--- Exercise material ---
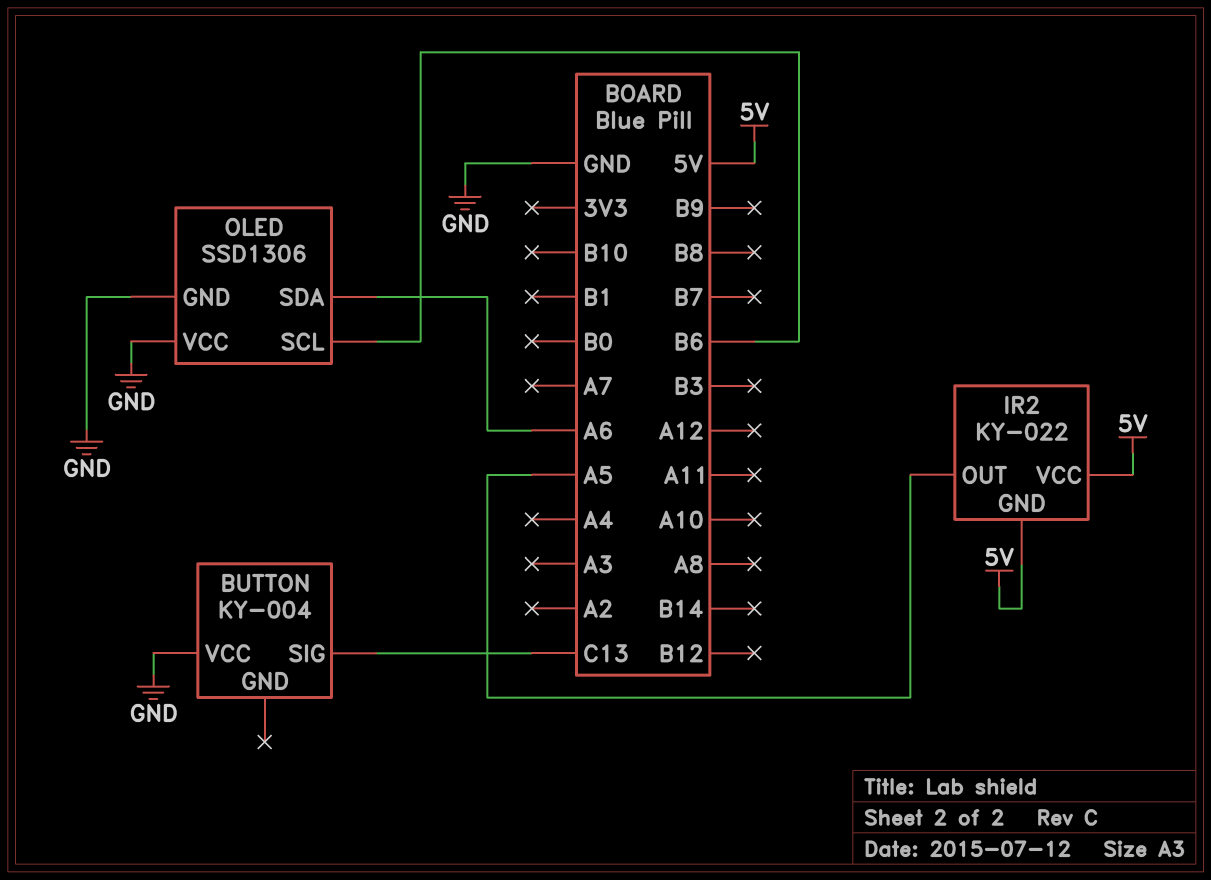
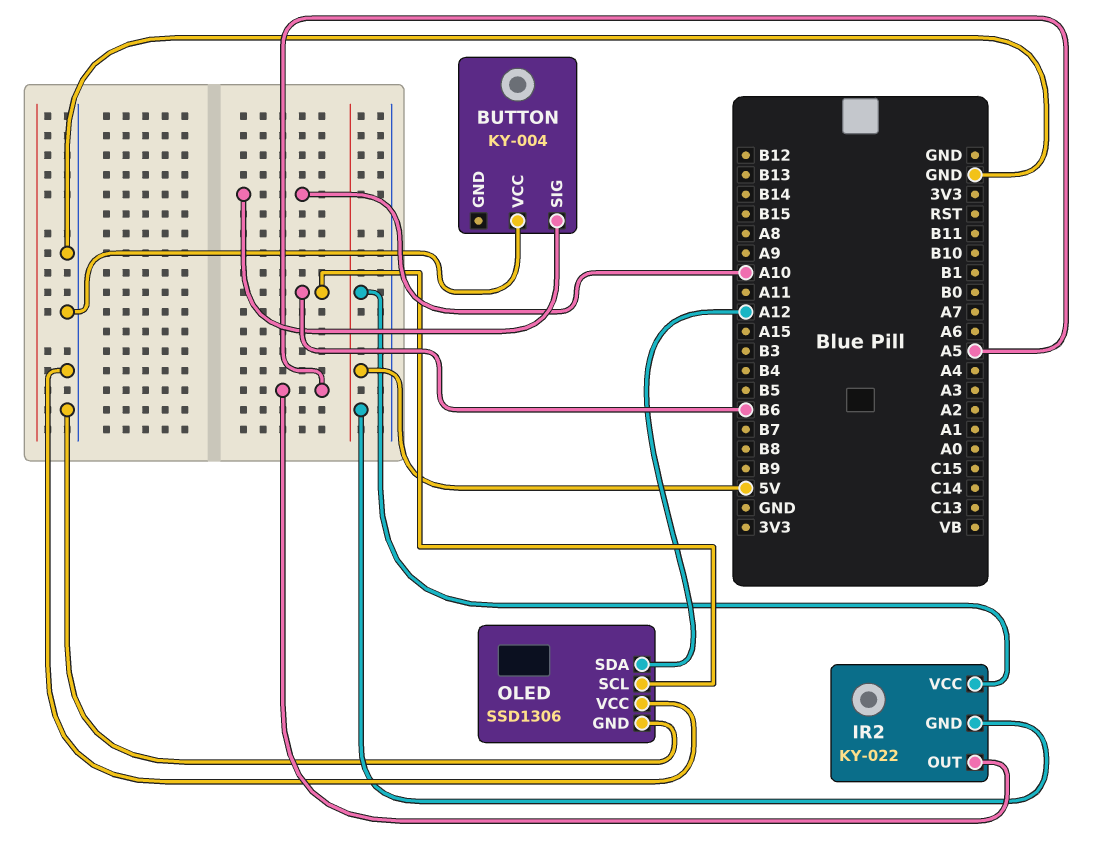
BUTTON pin SIG: C13 -> A10
OLED pin SDA: A6 -> A12

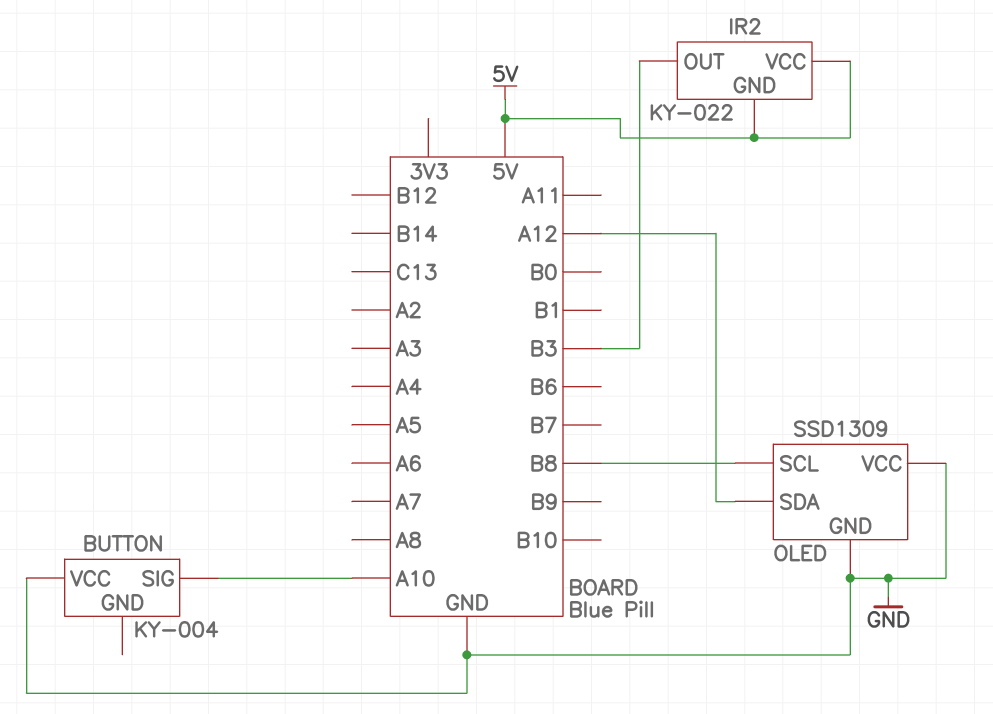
IR2 pin OUT: A5 -> B3
OLED: SSD1306 -> SSD1309
OLED pin SCL: B6 -> B8

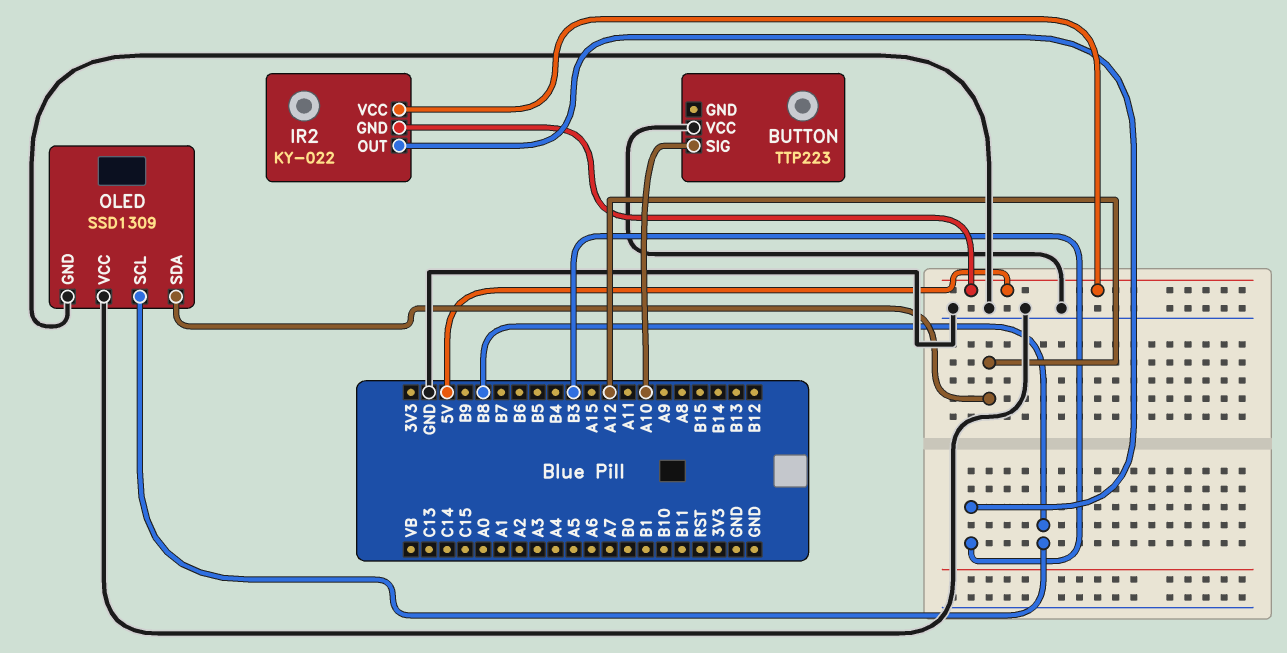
BUTTON: KY-004 -> TTP223

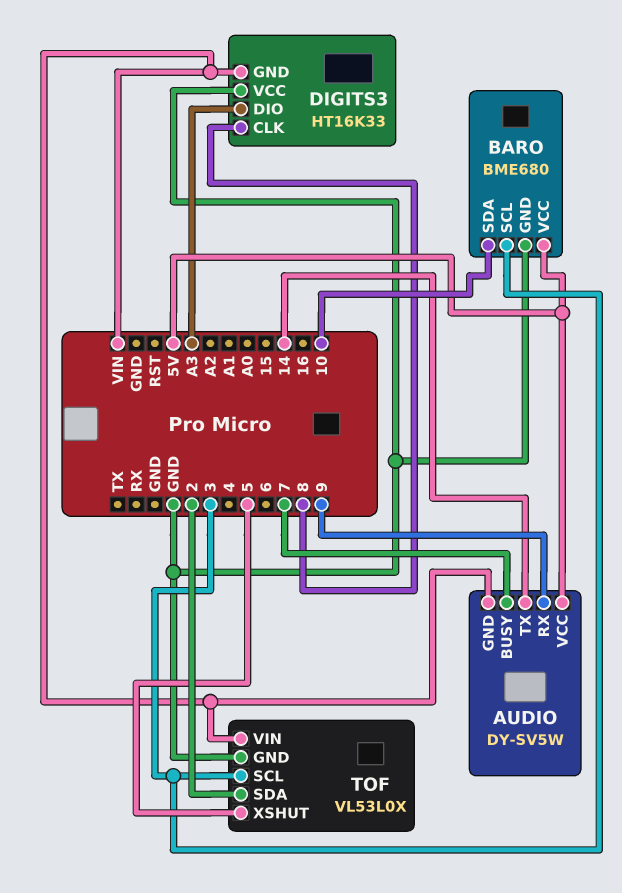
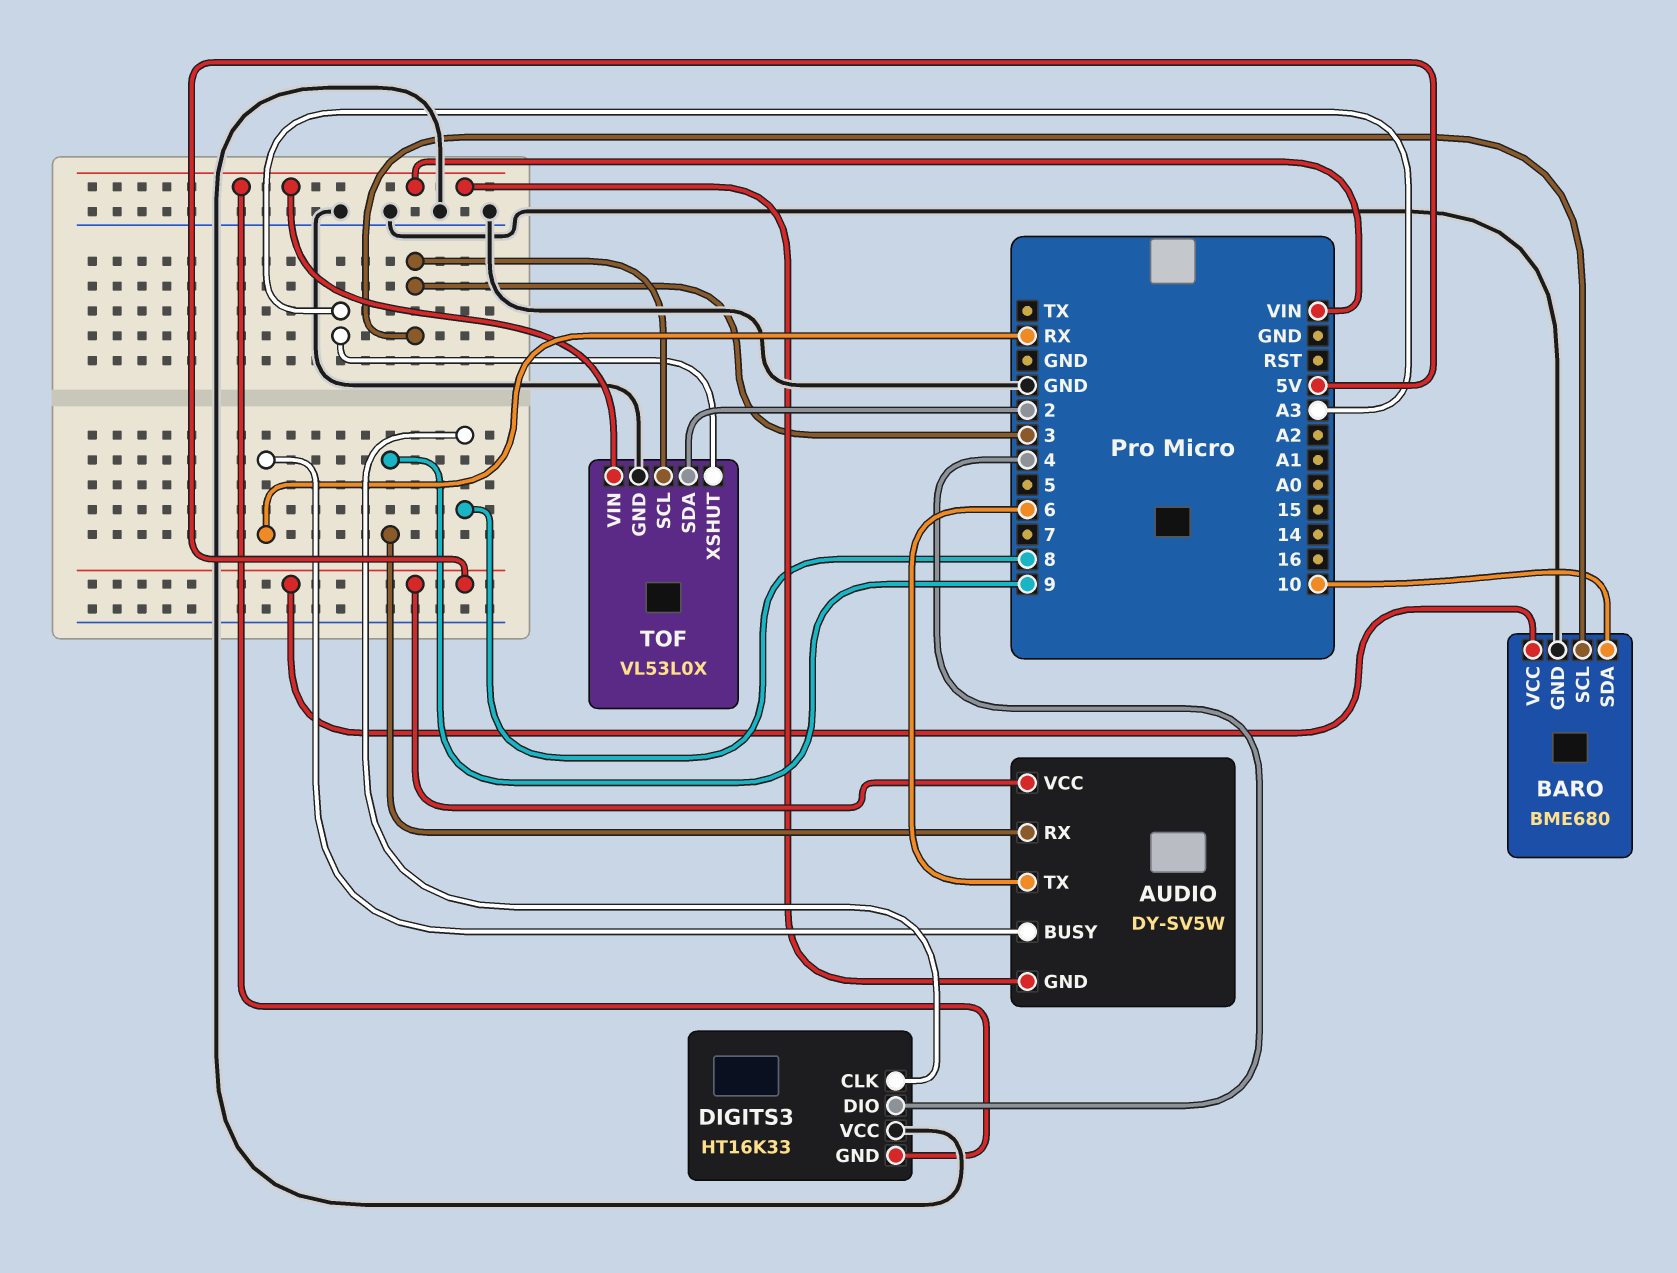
AUDIO pin BUSY: 7 -> RX
AUDIO pin TX: 14 -> 6
DIGITS3 pin DIO: A3 -> 4
TOF pin XSHUT: 5 -> A3

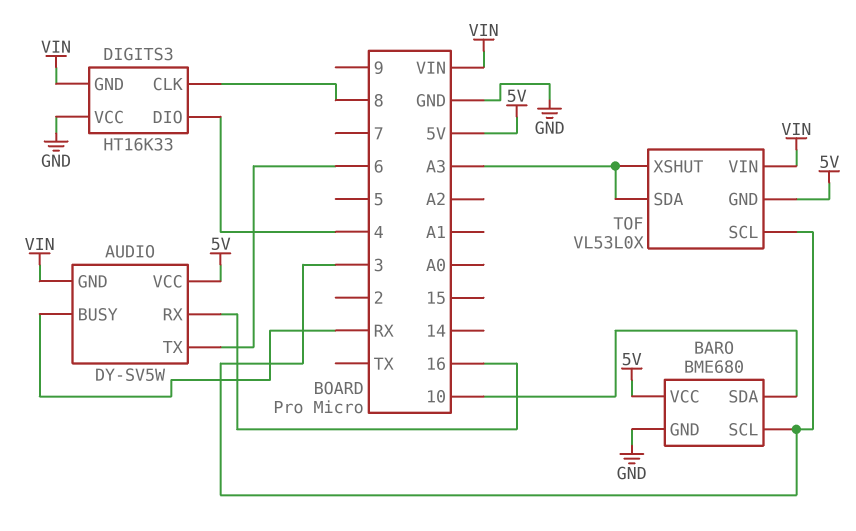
AUDIO pin RX: 9 -> 16
TOF pin GND: GND -> 5V
TOF pin SDA: 2 -> A3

--- Activity ---
Out of the records above, pull each line containing the word "AUDIO".

--- Your response ---
AUDIO pin BUSY: 7 -> RX
AUDIO pin TX: 14 -> 6
AUDIO pin RX: 9 -> 16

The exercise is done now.